(Stored items)
* * * *

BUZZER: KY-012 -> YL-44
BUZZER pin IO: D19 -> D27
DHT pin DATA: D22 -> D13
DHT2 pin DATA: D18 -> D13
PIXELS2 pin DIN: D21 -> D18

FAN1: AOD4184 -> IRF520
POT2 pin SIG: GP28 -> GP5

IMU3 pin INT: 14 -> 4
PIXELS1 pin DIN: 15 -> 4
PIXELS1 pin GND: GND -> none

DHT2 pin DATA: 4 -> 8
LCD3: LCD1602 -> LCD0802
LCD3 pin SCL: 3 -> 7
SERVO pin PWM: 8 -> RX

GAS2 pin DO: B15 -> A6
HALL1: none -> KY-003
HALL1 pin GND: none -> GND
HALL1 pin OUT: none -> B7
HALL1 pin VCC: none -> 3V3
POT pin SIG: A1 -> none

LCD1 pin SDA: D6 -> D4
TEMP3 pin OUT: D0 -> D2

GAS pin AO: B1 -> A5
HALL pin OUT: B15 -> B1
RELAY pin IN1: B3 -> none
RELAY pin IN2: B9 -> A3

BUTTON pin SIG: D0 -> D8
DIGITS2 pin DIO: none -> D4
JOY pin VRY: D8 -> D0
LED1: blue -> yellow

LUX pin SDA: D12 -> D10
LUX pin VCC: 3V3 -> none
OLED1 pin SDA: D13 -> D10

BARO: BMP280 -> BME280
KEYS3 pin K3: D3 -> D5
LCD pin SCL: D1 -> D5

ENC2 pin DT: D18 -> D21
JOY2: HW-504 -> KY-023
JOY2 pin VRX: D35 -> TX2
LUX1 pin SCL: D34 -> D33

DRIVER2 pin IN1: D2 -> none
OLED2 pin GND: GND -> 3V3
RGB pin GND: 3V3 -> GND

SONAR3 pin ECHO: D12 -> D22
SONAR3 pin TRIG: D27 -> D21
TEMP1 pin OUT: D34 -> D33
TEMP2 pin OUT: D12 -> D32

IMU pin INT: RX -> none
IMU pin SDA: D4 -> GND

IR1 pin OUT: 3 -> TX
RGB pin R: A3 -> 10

* * * *

### Task brief
Each record must be returned in full and exactly.

### Answer space
BUZZER: KY-012 -> YL-44
BUZZER pin IO: D19 -> D27
DHT pin DATA: D22 -> D13
DHT2 pin DATA: D18 -> D13
PIXELS2 pin DIN: D21 -> D18

FAN1: AOD4184 -> IRF520
POT2 pin SIG: GP28 -> GP5

IMU3 pin INT: 14 -> 4
PIXELS1 pin DIN: 15 -> 4
PIXELS1 pin GND: GND -> none

DHT2 pin DATA: 4 -> 8
LCD3: LCD1602 -> LCD0802
LCD3 pin SCL: 3 -> 7
SERVO pin PWM: 8 -> RX

GAS2 pin DO: B15 -> A6
HALL1: none -> KY-003
HALL1 pin GND: none -> GND
HALL1 pin OUT: none -> B7
HALL1 pin VCC: none -> 3V3
POT pin SIG: A1 -> none

LCD1 pin SDA: D6 -> D4
TEMP3 pin OUT: D0 -> D2

GAS pin AO: B1 -> A5
HALL pin OUT: B15 -> B1
RELAY pin IN1: B3 -> none
RELAY pin IN2: B9 -> A3

BUTTON pin SIG: D0 -> D8
DIGITS2 pin DIO: none -> D4
JOY pin VRY: D8 -> D0
LED1: blue -> yellow

LUX pin SDA: D12 -> D10
LUX pin VCC: 3V3 -> none
OLED1 pin SDA: D13 -> D10

BARO: BMP280 -> BME280
KEYS3 pin K3: D3 -> D5
LCD pin SCL: D1 -> D5

ENC2 pin DT: D18 -> D21
JOY2: HW-504 -> KY-023
JOY2 pin VRX: D35 -> TX2
LUX1 pin SCL: D34 -> D33

DRIVER2 pin IN1: D2 -> none
OLED2 pin GND: GND -> 3V3
RGB pin GND: 3V3 -> GND

SONAR3 pin ECHO: D12 -> D22
SONAR3 pin TRIG: D27 -> D21
TEMP1 pin OUT: D34 -> D33
TEMP2 pin OUT: D12 -> D32

IMU pin INT: RX -> none
IMU pin SDA: D4 -> GND

IR1 pin OUT: 3 -> TX
RGB pin R: A3 -> 10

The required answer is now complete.